Input for this task »
══════════
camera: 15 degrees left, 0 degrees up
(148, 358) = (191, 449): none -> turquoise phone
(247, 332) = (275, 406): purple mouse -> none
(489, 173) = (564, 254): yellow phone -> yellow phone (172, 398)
══════════
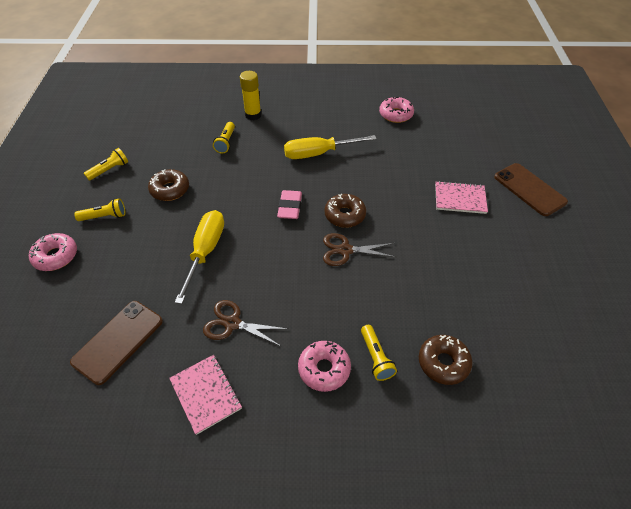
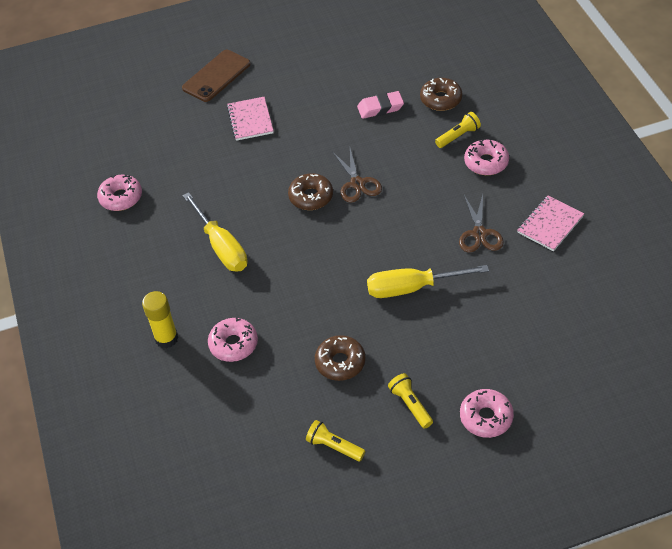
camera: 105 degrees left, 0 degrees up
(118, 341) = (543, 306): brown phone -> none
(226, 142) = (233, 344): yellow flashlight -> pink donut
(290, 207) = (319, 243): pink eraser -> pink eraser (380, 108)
══════════
Requirement » After locating the line with "camera: 105 degrees left, 0 degrees up" in the material above, return it and each line after it exactly, ending at the line with "(290, 207) = (319, 243): pink".

Result for this exercise »
camera: 105 degrees left, 0 degrees up
(118, 341) = (543, 306): brown phone -> none
(226, 142) = (233, 344): yellow flashlight -> pink donut
(290, 207) = (319, 243): pink eraser -> pink eraser (380, 108)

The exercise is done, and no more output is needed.